• [Problem details] Could you retype, exactly as written, every line from the top of the records through the line that contains "turquoise spinning top: 1 -> 3"?
[[ Available data open ]]
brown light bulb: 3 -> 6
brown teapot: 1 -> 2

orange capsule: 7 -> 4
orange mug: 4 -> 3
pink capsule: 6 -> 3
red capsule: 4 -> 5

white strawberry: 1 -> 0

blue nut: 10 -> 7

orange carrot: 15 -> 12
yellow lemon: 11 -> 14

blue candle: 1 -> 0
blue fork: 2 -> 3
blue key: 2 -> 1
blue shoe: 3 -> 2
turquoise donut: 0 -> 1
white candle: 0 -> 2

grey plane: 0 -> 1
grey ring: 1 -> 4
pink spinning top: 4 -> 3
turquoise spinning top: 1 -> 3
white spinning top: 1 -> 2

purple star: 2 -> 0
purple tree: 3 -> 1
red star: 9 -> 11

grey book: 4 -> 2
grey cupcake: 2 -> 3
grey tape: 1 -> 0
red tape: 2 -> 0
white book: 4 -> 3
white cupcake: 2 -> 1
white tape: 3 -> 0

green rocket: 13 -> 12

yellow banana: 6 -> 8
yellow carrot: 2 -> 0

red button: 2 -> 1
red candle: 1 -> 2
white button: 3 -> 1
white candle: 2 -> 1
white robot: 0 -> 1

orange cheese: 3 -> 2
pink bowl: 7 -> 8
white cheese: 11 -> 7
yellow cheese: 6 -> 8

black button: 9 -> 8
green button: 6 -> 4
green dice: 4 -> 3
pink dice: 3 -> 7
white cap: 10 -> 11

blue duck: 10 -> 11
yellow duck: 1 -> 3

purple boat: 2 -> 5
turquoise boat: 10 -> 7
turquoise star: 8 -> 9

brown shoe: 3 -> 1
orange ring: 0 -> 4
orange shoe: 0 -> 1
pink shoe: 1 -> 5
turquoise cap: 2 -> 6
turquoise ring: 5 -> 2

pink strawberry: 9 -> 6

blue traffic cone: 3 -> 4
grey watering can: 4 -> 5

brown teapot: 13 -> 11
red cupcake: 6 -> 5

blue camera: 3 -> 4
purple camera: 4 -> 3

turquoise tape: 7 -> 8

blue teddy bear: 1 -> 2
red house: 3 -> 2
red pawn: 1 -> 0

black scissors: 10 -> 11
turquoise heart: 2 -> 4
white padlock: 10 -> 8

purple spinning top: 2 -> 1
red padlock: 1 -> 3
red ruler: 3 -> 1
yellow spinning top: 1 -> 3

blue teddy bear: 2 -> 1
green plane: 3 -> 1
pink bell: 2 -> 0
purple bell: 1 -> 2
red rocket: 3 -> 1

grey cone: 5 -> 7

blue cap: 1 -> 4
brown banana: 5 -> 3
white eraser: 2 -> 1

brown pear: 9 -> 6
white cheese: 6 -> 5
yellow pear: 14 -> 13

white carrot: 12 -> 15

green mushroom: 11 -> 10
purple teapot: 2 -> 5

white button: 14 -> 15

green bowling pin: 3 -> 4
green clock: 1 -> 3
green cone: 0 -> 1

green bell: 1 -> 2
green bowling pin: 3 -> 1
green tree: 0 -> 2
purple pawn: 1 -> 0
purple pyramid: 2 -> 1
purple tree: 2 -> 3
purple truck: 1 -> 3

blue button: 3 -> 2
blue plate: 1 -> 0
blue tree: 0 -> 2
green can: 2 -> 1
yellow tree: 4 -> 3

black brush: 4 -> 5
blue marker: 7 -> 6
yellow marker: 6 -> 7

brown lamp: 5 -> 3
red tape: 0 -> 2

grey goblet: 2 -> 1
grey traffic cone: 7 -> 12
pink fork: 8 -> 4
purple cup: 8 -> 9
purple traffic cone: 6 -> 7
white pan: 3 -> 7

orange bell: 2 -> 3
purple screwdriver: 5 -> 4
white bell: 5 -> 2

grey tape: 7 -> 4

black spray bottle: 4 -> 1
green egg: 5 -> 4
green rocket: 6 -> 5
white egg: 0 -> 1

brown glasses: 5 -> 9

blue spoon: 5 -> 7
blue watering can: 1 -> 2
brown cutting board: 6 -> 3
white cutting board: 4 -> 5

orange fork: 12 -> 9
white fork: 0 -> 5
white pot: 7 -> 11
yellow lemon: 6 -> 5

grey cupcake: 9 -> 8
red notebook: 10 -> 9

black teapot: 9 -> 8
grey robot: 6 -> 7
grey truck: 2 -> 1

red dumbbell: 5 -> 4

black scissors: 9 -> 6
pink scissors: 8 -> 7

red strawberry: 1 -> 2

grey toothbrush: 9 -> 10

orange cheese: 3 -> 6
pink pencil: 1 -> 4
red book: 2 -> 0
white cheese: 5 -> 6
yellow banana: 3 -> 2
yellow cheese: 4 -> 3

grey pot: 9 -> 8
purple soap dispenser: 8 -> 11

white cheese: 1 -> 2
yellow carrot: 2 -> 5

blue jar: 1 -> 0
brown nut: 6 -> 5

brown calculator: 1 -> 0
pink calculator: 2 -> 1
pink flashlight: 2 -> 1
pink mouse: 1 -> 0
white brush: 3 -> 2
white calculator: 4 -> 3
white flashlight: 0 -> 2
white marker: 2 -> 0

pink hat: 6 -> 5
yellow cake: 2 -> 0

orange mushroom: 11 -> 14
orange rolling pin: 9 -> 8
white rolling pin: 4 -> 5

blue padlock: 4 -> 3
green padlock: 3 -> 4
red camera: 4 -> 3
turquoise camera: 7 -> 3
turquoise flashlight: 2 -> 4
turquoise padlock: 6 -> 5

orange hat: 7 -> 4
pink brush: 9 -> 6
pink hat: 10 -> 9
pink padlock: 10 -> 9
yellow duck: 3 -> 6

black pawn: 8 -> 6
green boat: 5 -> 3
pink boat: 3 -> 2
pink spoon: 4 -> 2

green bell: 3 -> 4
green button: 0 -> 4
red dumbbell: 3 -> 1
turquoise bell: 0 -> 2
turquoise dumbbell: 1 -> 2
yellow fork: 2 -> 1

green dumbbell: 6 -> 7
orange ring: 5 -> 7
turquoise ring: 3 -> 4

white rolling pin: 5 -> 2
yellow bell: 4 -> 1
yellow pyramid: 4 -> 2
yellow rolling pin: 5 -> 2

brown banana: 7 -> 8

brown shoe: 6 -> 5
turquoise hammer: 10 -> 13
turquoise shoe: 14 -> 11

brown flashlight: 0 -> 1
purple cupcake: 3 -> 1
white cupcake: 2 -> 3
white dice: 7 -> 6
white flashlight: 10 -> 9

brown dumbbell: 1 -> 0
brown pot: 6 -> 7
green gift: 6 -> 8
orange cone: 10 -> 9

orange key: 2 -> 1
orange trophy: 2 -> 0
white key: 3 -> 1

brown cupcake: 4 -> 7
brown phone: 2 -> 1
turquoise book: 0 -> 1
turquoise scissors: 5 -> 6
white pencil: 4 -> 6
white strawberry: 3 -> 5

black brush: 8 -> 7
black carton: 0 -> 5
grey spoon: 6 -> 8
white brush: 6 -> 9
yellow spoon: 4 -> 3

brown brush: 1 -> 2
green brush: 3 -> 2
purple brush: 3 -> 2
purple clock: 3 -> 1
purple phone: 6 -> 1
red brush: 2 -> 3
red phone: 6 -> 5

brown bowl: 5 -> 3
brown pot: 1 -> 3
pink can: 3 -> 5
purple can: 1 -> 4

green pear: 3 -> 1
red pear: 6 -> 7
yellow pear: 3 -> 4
[[ Available data closed ]]
• [Task response]
brown light bulb: 3 -> 6
brown teapot: 1 -> 2

orange capsule: 7 -> 4
orange mug: 4 -> 3
pink capsule: 6 -> 3
red capsule: 4 -> 5

white strawberry: 1 -> 0

blue nut: 10 -> 7

orange carrot: 15 -> 12
yellow lemon: 11 -> 14

blue candle: 1 -> 0
blue fork: 2 -> 3
blue key: 2 -> 1
blue shoe: 3 -> 2
turquoise donut: 0 -> 1
white candle: 0 -> 2

grey plane: 0 -> 1
grey ring: 1 -> 4
pink spinning top: 4 -> 3
turquoise spinning top: 1 -> 3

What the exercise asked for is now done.